What needs to be done -> In the records below, find the line containing "GAS2 pin DO: D5 -> A0"; give it again exactly, along with every line that follows, and nothing else.

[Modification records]
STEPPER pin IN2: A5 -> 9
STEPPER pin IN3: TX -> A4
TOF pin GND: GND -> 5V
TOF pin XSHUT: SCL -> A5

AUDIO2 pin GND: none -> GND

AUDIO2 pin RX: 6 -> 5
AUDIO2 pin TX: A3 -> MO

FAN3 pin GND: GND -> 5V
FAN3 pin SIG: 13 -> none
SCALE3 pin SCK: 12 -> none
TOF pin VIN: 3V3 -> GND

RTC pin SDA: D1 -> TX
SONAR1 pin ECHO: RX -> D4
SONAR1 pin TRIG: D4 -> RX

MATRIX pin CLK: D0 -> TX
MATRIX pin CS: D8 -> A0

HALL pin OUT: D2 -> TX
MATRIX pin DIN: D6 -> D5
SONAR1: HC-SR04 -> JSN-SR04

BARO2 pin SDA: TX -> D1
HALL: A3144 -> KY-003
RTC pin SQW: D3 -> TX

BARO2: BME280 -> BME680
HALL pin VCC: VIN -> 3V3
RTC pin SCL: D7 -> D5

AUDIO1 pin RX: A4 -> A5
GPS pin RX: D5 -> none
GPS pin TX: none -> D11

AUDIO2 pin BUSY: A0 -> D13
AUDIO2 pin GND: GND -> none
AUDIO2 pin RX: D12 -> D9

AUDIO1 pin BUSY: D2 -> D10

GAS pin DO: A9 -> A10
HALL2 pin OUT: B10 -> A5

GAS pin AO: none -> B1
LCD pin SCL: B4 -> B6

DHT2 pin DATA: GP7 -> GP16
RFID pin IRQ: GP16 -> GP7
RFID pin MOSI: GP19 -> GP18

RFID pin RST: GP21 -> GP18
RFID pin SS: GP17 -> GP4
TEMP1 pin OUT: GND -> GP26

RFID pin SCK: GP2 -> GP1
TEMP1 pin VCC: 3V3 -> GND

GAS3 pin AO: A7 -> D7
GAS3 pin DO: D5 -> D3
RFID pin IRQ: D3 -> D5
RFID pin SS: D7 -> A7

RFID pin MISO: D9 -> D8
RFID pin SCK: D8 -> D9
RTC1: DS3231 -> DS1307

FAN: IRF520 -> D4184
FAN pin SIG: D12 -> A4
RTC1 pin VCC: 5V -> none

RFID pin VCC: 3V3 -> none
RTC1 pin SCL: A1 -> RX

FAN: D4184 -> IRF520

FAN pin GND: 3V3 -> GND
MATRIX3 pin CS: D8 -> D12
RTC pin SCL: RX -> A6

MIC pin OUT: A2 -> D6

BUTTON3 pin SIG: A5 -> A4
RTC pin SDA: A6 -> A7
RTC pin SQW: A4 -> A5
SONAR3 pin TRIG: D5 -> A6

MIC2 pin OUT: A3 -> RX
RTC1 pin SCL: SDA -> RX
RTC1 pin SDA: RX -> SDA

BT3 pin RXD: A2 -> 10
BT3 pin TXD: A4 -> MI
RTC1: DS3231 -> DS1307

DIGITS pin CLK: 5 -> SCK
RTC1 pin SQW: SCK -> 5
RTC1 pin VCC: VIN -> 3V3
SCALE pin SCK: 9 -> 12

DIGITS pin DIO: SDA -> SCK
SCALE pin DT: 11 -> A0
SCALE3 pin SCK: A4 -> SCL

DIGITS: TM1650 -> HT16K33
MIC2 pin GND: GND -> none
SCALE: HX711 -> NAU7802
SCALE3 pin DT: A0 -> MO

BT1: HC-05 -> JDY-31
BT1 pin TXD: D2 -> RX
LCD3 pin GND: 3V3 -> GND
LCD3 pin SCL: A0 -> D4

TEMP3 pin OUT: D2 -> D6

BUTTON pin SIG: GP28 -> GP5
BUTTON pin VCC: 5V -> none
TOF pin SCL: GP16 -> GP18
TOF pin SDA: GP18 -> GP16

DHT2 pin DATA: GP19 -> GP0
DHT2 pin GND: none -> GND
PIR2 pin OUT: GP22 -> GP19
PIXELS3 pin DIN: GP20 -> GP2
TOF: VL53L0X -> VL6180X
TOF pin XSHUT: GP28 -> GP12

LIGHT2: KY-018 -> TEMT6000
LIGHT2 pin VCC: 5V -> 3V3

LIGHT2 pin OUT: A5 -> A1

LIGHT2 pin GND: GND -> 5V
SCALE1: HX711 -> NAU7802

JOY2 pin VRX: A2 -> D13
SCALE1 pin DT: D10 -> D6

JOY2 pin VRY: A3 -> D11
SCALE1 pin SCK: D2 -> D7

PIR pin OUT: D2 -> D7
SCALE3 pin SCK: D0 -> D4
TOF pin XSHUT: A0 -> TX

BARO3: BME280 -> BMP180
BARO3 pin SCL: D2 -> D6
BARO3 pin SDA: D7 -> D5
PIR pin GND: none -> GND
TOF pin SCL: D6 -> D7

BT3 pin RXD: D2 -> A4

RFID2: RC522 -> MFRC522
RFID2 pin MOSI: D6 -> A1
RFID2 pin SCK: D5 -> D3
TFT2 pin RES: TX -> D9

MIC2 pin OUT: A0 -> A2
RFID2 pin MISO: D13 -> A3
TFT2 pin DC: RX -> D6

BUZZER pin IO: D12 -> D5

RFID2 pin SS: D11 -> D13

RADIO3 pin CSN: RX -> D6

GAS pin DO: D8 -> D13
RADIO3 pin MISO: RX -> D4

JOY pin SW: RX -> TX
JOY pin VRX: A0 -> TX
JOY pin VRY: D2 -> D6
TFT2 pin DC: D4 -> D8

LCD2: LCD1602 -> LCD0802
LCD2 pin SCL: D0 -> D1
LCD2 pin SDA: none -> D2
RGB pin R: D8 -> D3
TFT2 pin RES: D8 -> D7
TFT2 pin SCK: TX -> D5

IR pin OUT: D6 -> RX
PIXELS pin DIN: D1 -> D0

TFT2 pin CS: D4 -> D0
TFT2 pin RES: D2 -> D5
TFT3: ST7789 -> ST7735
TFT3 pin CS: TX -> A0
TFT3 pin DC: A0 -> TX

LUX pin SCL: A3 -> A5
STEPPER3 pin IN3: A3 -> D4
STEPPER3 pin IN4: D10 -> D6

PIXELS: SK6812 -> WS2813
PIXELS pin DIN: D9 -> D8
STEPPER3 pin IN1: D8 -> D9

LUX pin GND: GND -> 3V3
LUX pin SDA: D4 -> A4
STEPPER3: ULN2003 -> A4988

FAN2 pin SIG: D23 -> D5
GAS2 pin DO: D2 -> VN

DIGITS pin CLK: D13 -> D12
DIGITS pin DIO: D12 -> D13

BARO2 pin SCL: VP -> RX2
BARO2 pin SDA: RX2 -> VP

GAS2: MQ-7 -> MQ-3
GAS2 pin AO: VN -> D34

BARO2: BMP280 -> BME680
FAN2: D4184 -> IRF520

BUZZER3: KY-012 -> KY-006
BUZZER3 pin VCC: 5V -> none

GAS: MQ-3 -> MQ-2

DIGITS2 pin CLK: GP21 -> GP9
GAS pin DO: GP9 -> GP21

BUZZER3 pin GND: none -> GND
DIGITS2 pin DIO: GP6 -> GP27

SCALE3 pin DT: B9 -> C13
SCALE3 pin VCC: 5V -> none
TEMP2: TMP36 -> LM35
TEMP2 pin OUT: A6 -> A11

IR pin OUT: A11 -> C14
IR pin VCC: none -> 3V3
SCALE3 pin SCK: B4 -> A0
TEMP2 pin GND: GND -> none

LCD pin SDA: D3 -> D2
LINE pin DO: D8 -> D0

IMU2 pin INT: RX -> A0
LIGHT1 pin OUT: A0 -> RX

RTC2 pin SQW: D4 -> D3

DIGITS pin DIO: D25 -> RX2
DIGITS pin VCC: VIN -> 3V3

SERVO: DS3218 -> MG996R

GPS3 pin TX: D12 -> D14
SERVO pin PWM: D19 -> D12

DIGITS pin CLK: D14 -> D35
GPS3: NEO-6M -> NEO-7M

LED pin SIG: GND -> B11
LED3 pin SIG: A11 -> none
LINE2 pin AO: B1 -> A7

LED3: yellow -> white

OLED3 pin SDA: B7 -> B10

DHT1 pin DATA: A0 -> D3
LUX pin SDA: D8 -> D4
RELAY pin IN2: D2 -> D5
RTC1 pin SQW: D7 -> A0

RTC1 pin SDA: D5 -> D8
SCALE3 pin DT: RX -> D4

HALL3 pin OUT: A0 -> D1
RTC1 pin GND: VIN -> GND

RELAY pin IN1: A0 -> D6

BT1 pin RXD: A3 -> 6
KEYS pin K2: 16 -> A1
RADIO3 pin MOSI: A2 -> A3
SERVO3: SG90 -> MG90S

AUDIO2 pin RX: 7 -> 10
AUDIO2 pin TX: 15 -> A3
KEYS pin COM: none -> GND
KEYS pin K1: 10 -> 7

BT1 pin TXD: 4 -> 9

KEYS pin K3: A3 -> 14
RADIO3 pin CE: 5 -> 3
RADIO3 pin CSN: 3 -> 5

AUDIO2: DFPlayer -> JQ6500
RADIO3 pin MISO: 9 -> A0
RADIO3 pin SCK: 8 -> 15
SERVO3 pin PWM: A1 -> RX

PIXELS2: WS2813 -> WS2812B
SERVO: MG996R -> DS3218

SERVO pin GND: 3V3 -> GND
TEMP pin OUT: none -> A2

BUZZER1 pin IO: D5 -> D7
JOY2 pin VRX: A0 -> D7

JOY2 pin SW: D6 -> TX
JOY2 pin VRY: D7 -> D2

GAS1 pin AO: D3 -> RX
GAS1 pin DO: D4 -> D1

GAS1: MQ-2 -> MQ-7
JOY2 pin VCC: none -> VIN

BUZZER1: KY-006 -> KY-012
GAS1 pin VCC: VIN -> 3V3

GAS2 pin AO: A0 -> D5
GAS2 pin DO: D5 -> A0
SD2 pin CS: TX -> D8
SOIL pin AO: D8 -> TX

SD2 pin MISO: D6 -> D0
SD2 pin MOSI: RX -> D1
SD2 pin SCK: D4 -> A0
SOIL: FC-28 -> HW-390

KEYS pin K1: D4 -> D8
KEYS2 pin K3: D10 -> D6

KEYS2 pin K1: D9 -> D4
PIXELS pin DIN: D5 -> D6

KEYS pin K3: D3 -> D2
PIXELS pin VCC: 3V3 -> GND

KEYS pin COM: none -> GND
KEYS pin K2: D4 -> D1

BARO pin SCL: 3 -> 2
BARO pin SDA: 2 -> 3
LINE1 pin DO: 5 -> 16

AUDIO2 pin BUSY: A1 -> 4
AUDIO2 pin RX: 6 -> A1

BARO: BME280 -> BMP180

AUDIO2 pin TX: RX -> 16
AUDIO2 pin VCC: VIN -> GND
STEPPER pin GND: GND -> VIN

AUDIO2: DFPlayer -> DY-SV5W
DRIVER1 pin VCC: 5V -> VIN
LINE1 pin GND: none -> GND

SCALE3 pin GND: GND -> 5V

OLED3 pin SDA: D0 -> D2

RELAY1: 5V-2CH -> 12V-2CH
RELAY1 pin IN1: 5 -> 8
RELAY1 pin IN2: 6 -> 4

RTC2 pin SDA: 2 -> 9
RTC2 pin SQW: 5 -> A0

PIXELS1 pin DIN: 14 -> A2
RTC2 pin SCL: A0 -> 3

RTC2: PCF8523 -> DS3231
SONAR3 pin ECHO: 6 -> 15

Result of the exercise ->
GAS2 pin DO: D5 -> A0
SD2 pin CS: TX -> D8
SOIL pin AO: D8 -> TX

SD2 pin MISO: D6 -> D0
SD2 pin MOSI: RX -> D1
SD2 pin SCK: D4 -> A0
SOIL: FC-28 -> HW-390

KEYS pin K1: D4 -> D8
KEYS2 pin K3: D10 -> D6

KEYS2 pin K1: D9 -> D4
PIXELS pin DIN: D5 -> D6

KEYS pin K3: D3 -> D2
PIXELS pin VCC: 3V3 -> GND

KEYS pin COM: none -> GND
KEYS pin K2: D4 -> D1

BARO pin SCL: 3 -> 2
BARO pin SDA: 2 -> 3
LINE1 pin DO: 5 -> 16

AUDIO2 pin BUSY: A1 -> 4
AUDIO2 pin RX: 6 -> A1

BARO: BME280 -> BMP180

AUDIO2 pin TX: RX -> 16
AUDIO2 pin VCC: VIN -> GND
STEPPER pin GND: GND -> VIN

AUDIO2: DFPlayer -> DY-SV5W
DRIVER1 pin VCC: 5V -> VIN
LINE1 pin GND: none -> GND

SCALE3 pin GND: GND -> 5V

OLED3 pin SDA: D0 -> D2

RELAY1: 5V-2CH -> 12V-2CH
RELAY1 pin IN1: 5 -> 8
RELAY1 pin IN2: 6 -> 4

RTC2 pin SDA: 2 -> 9
RTC2 pin SQW: 5 -> A0

PIXELS1 pin DIN: 14 -> A2
RTC2 pin SCL: A0 -> 3

RTC2: PCF8523 -> DS3231
SONAR3 pin ECHO: 6 -> 15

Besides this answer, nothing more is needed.